#### [Assigned task]
From the data below, return only the lines from the one with "black trapezoid: (42, 49) -> (75, 57), moved" through the one with "brown ellipse: (431, 179)", exact and inclusive, with pictures left out.

** Opening Data supplied block **

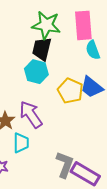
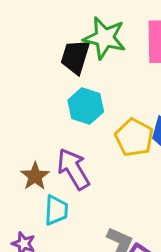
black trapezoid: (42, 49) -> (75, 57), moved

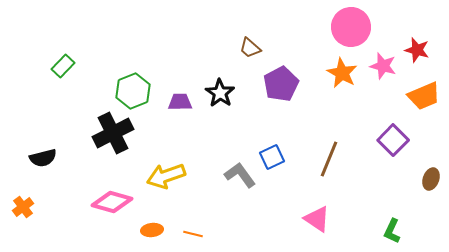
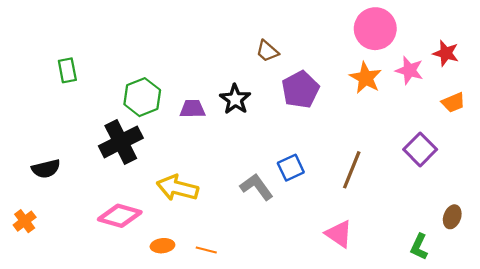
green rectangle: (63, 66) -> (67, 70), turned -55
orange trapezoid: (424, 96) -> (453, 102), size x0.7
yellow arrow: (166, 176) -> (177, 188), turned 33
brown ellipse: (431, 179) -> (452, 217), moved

** Closing Data supplied block **
** Opening Data supplied block **

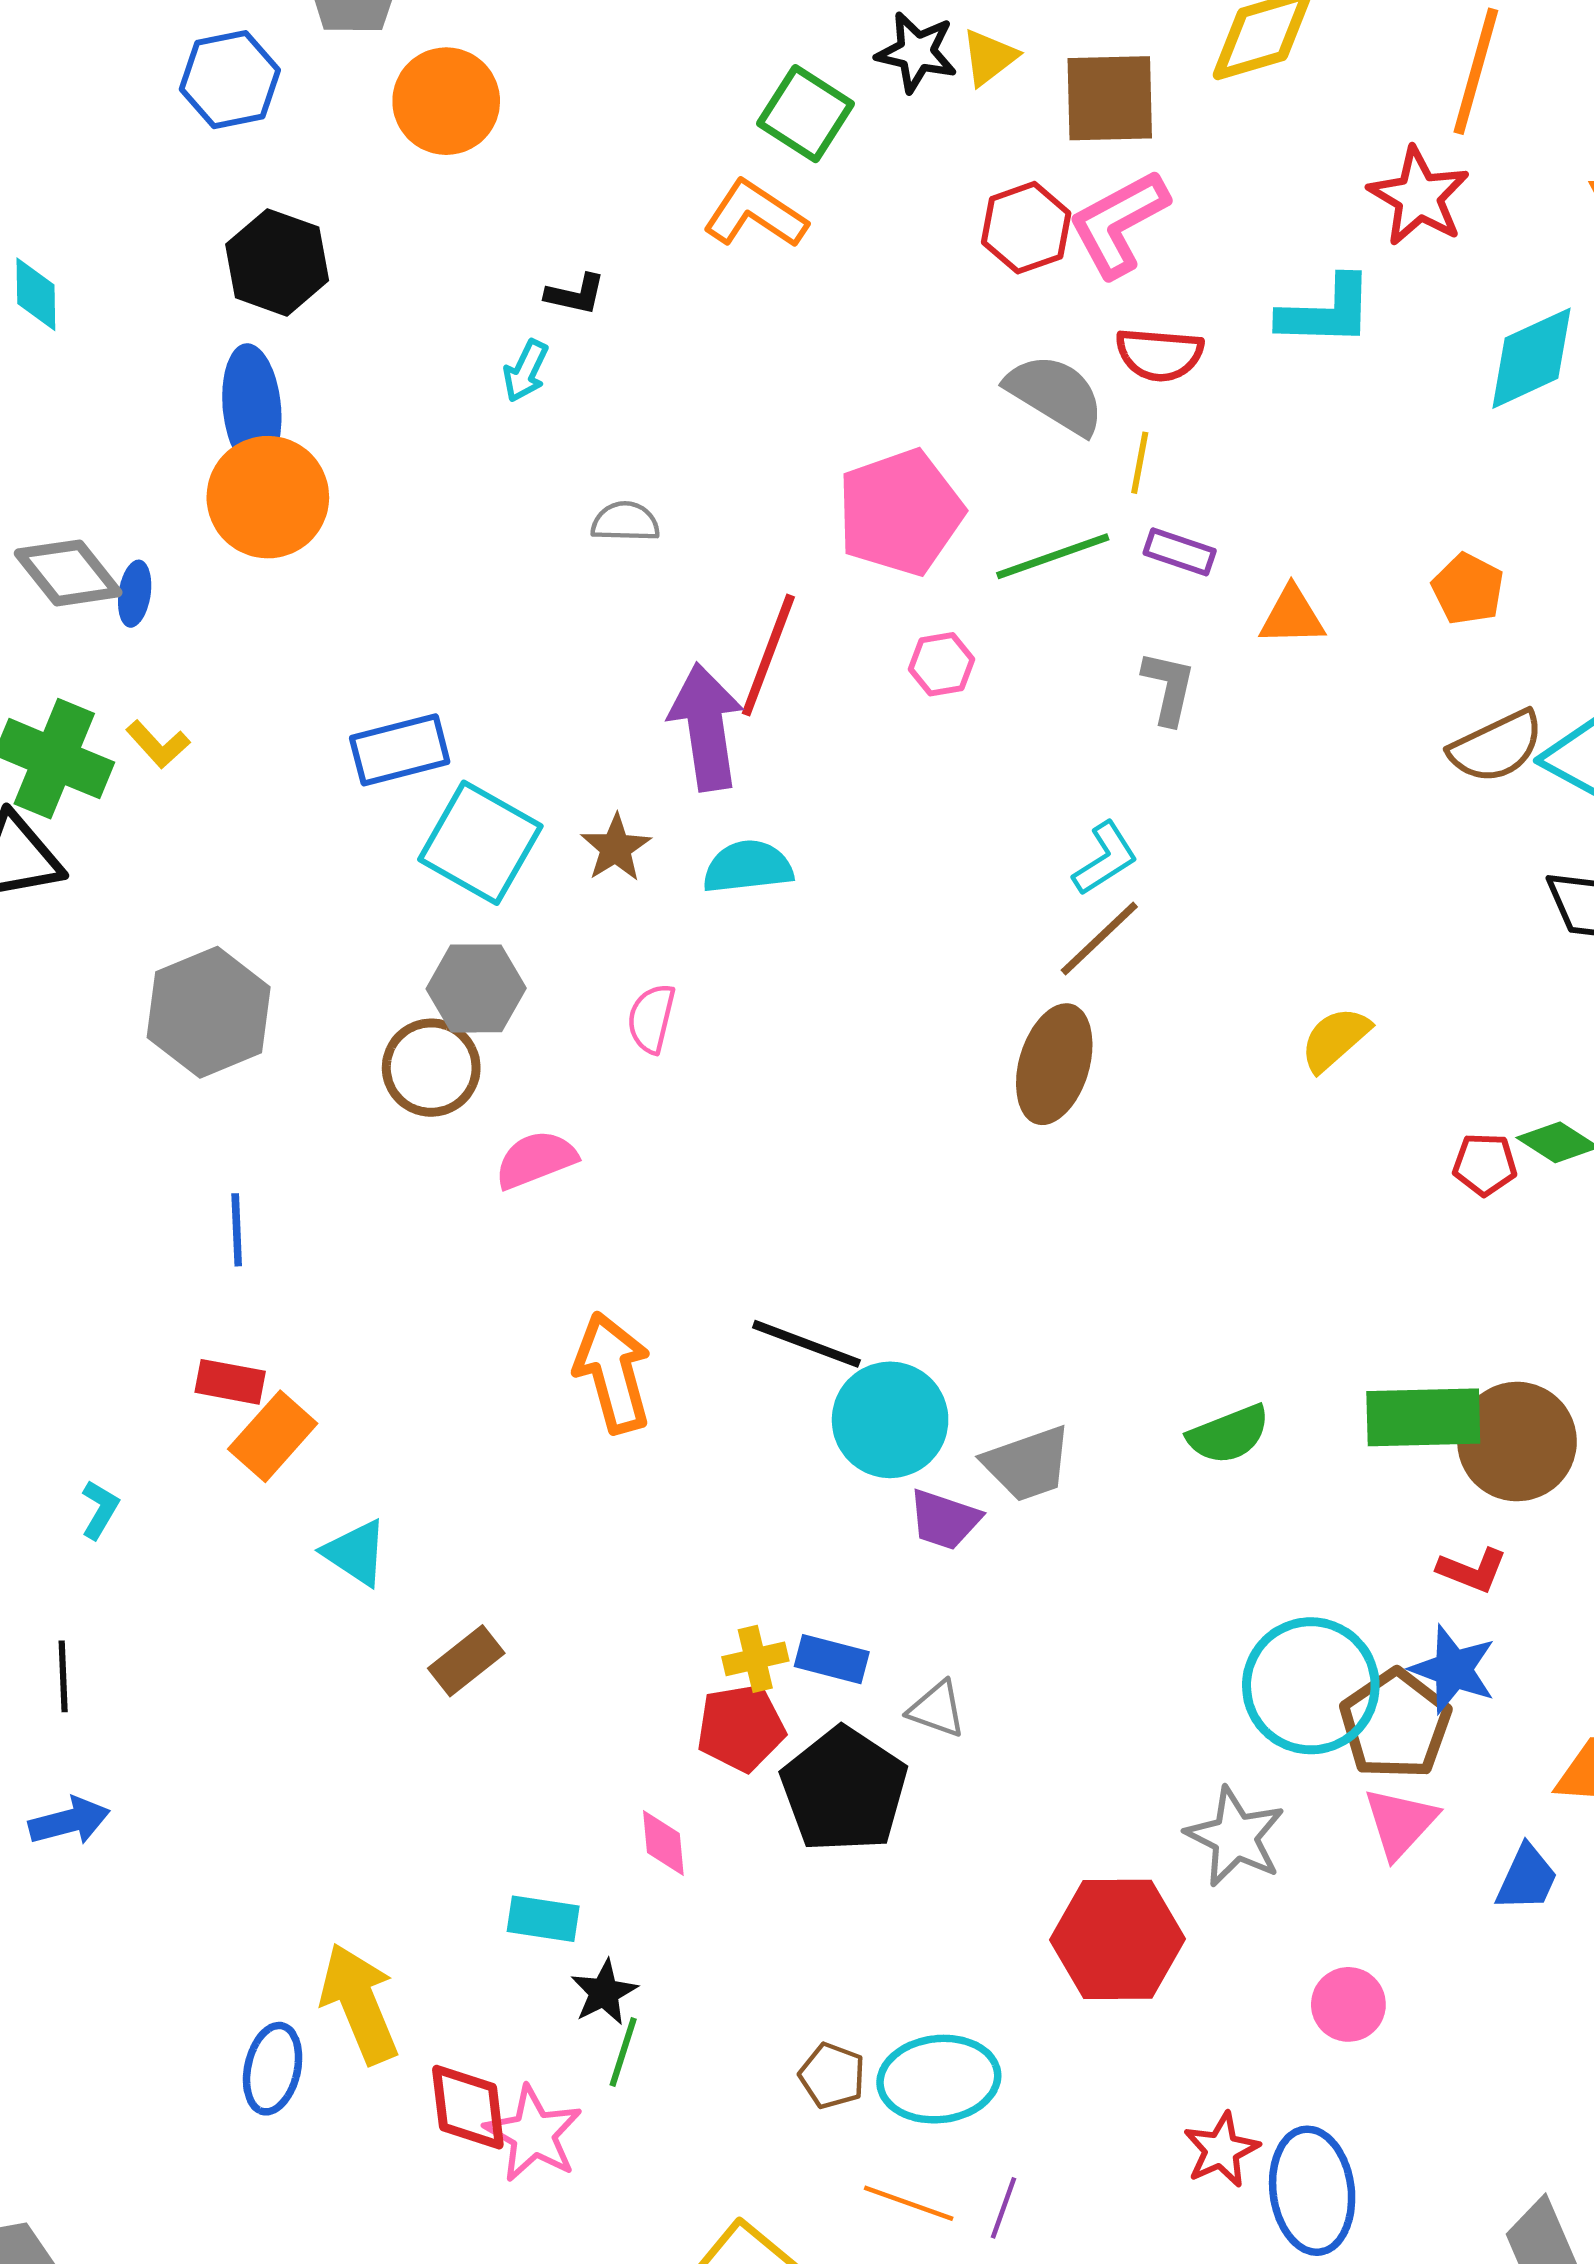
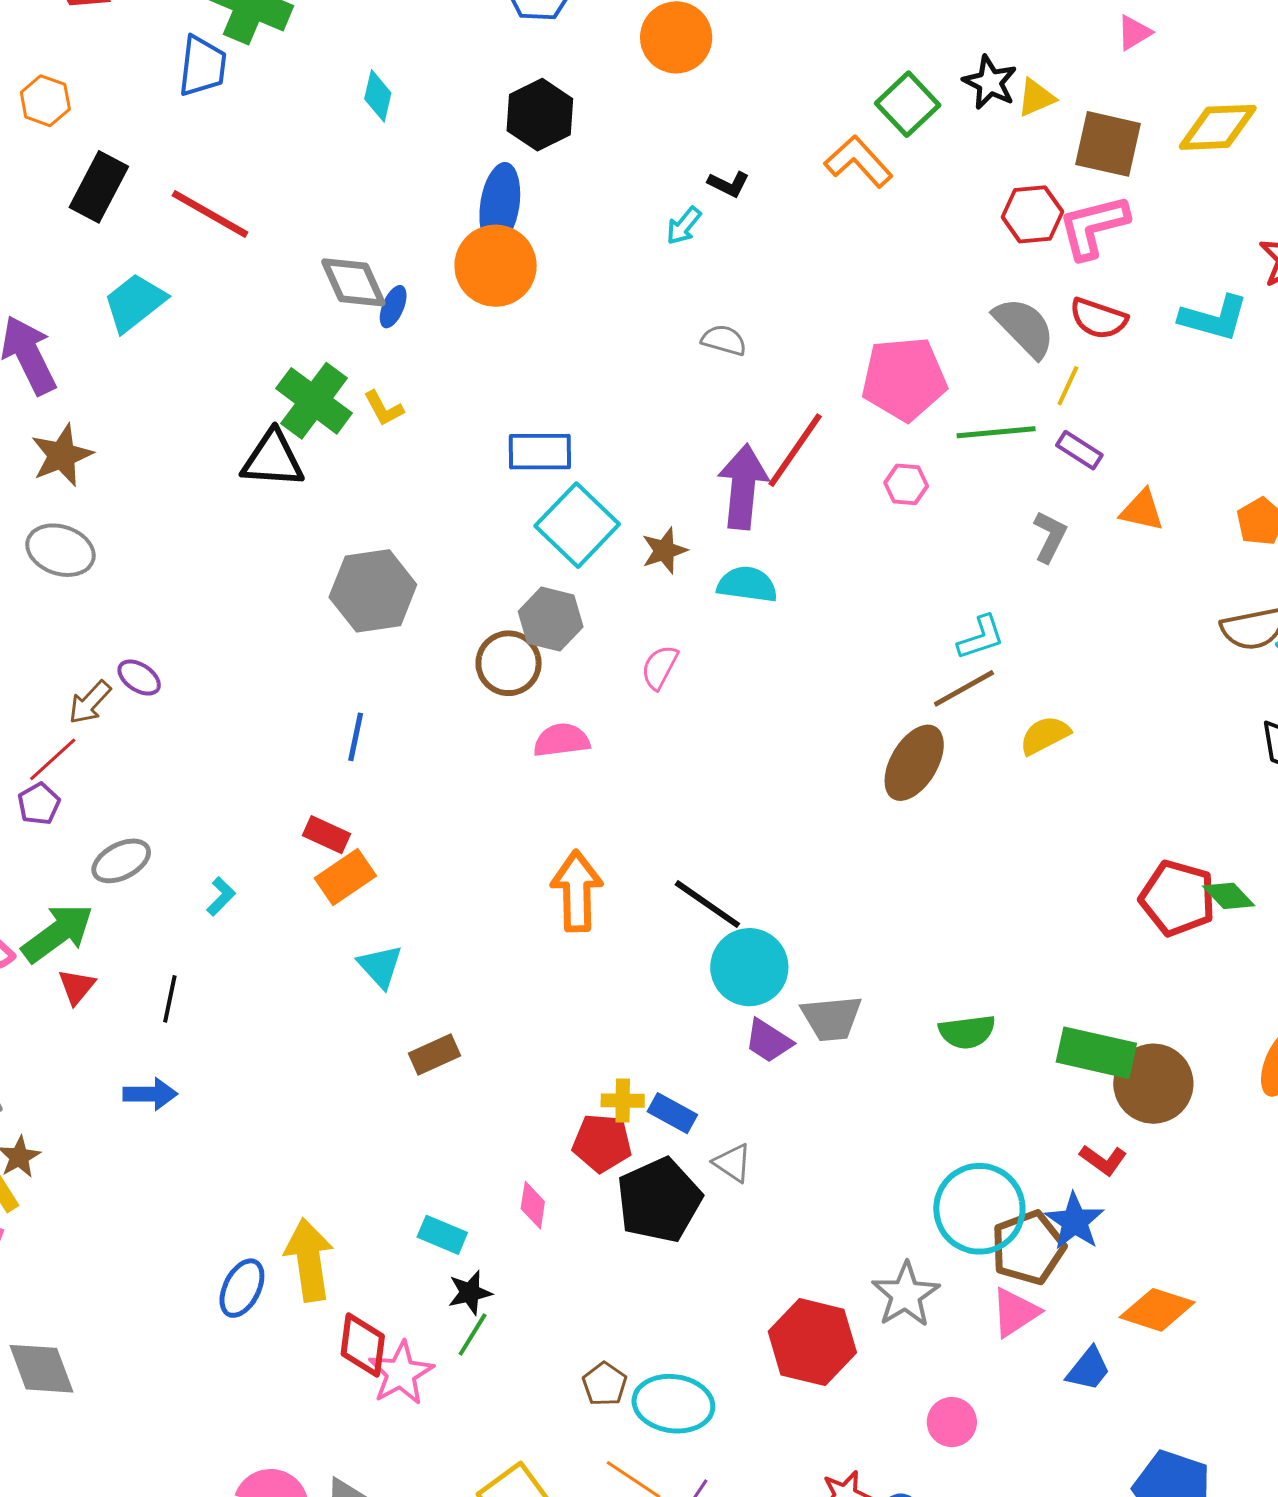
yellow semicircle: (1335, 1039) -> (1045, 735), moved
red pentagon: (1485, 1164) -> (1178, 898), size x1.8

** Closing Data supplied block **

#### [Written response]
black trapezoid: (42, 49) -> (75, 57), moved

green rectangle: (63, 66) -> (67, 70), turned -55
orange trapezoid: (424, 96) -> (453, 102), size x0.7
yellow arrow: (166, 176) -> (177, 188), turned 33
brown ellipse: (431, 179) -> (452, 217), moved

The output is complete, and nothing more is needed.